- [Records from a data source]
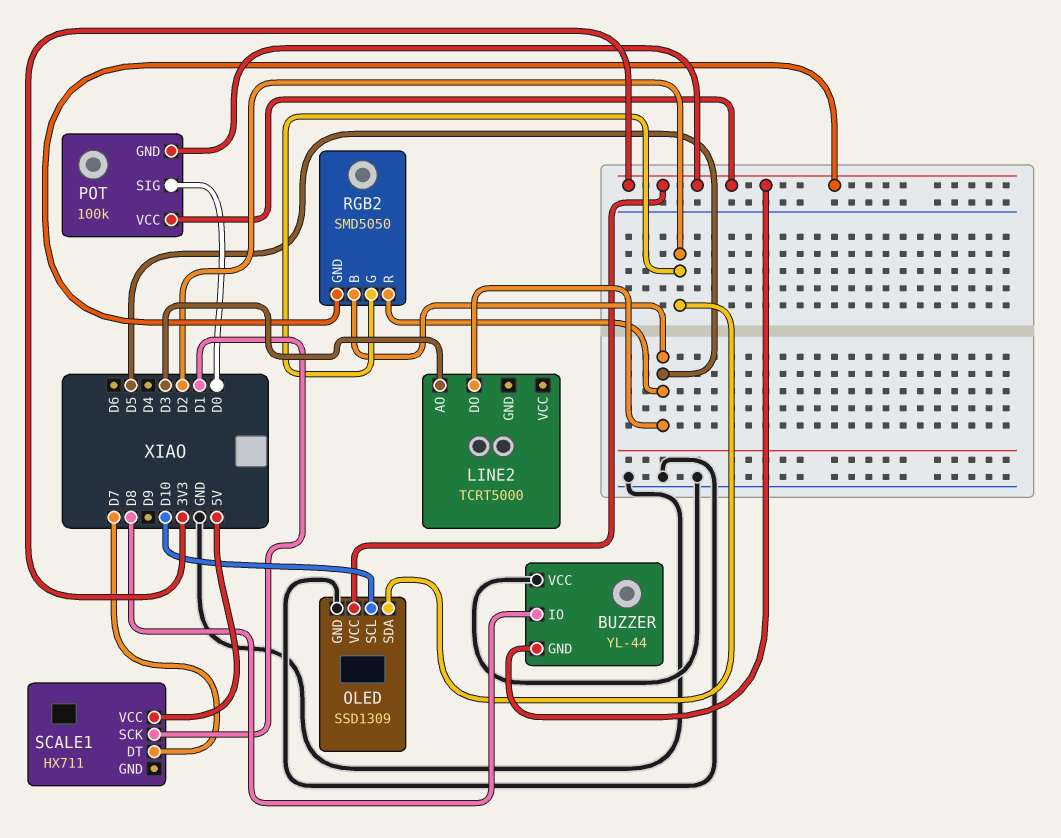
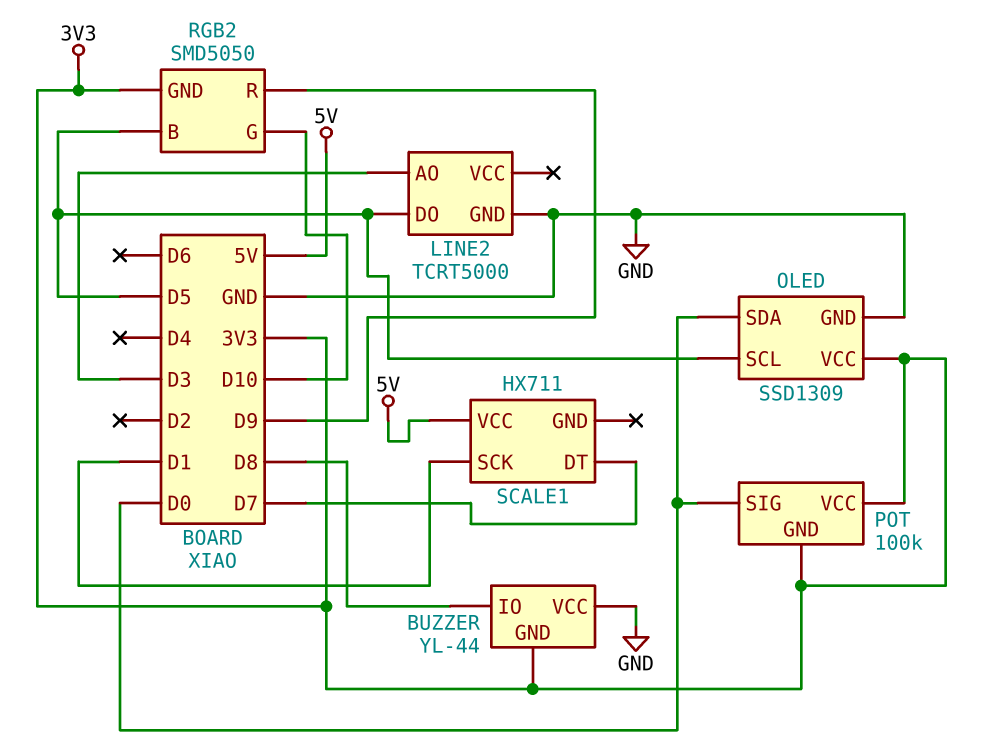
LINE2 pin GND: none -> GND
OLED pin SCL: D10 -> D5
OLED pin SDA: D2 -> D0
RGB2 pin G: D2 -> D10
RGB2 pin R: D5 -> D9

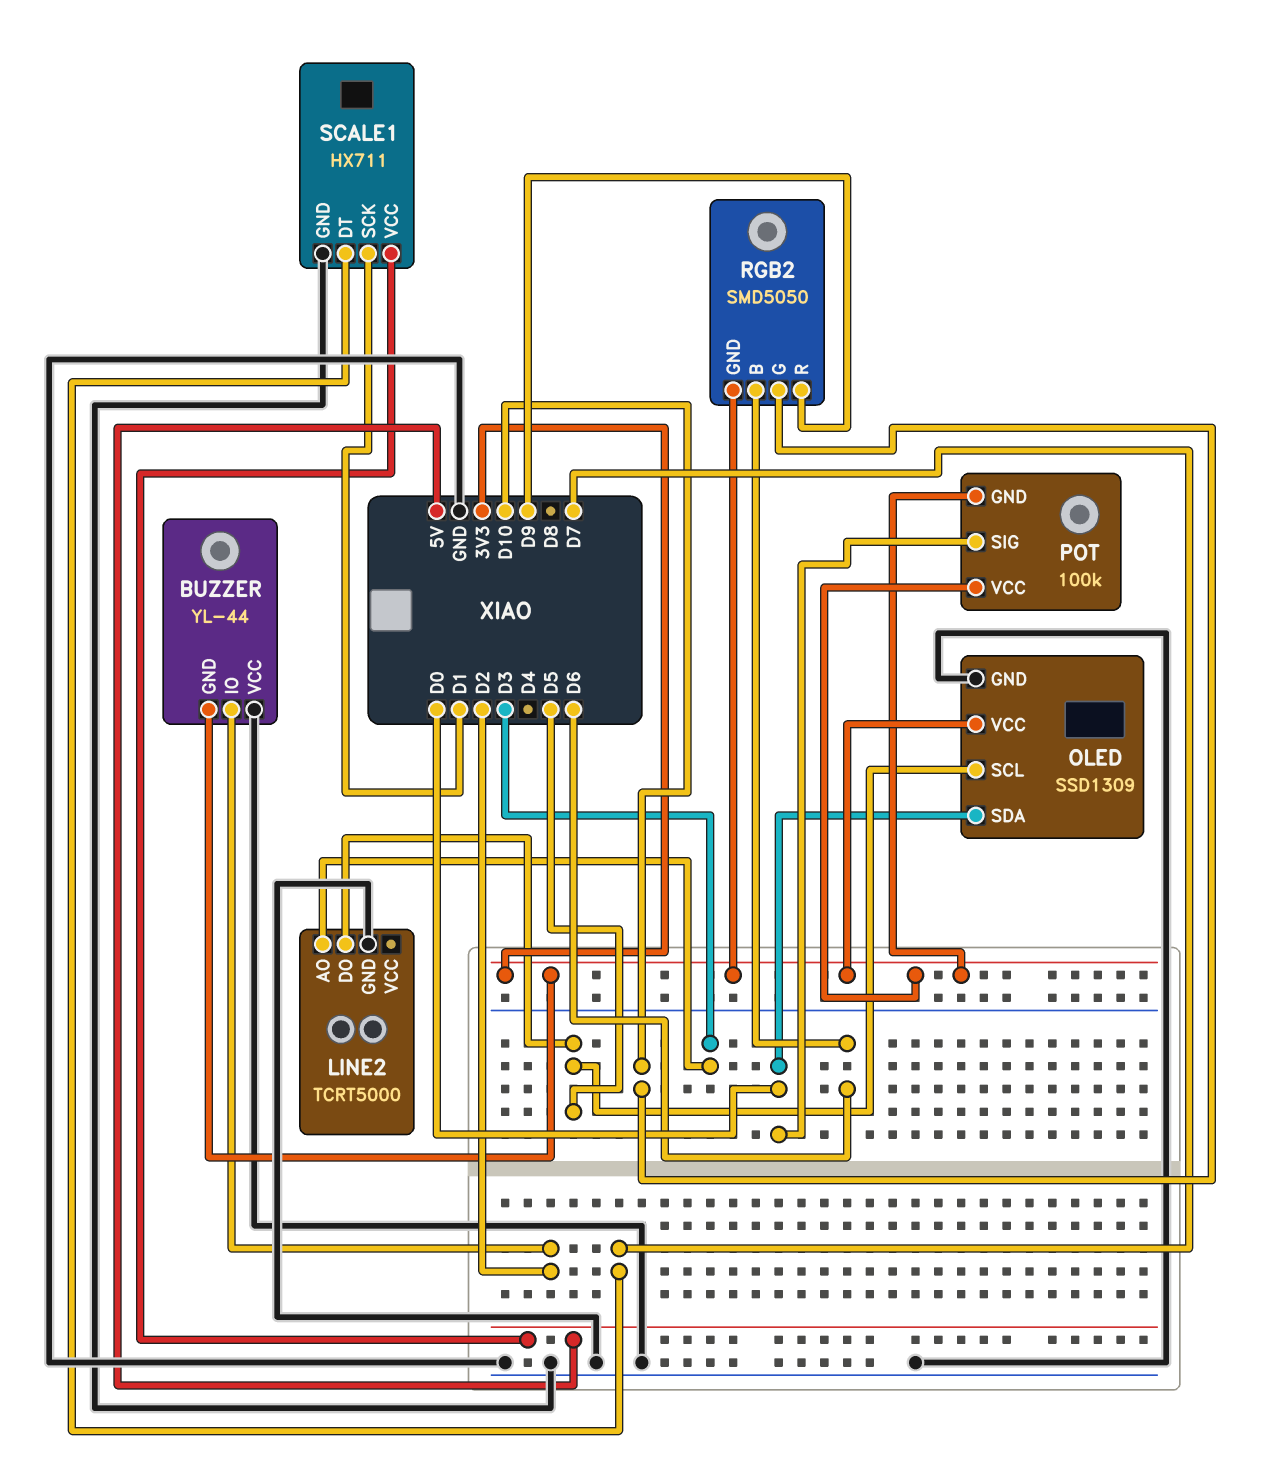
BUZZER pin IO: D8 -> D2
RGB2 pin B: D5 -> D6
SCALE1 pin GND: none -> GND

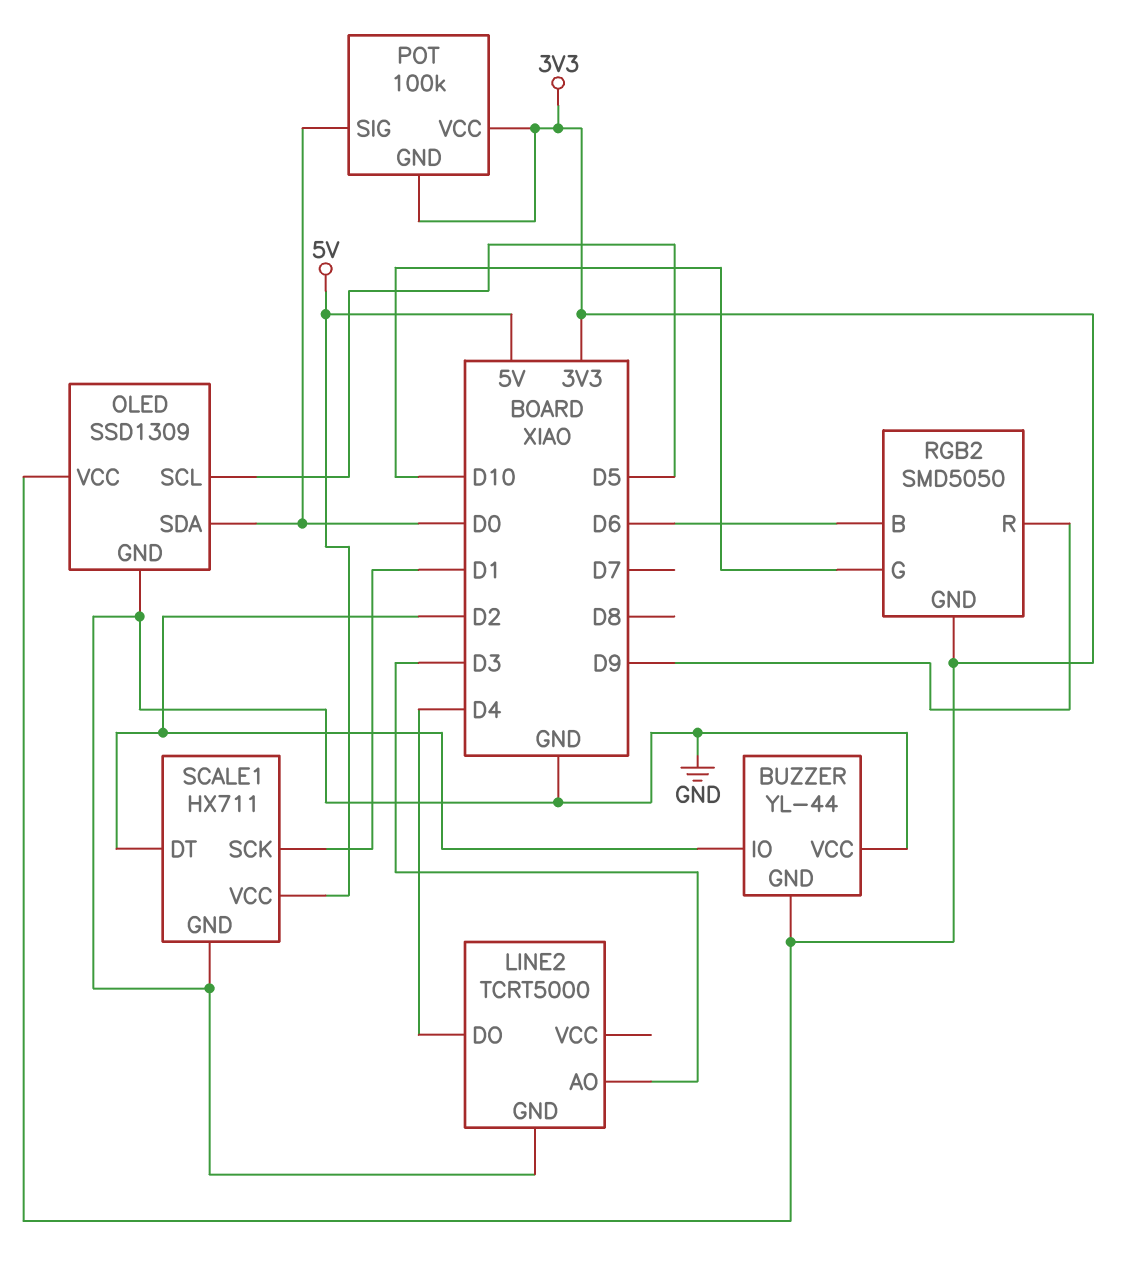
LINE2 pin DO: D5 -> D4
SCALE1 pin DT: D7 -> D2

- [EXERCISE DESCRIPTION]
Take the line that contains "RGB2 pin G: D2 -> D10" and every line after it to the end of the records above; quote them exactly, leaving out the pictures.

- [RESPONSE BOX]
RGB2 pin G: D2 -> D10
RGB2 pin R: D5 -> D9

BUZZER pin IO: D8 -> D2
RGB2 pin B: D5 -> D6
SCALE1 pin GND: none -> GND

LINE2 pin DO: D5 -> D4
SCALE1 pin DT: D7 -> D2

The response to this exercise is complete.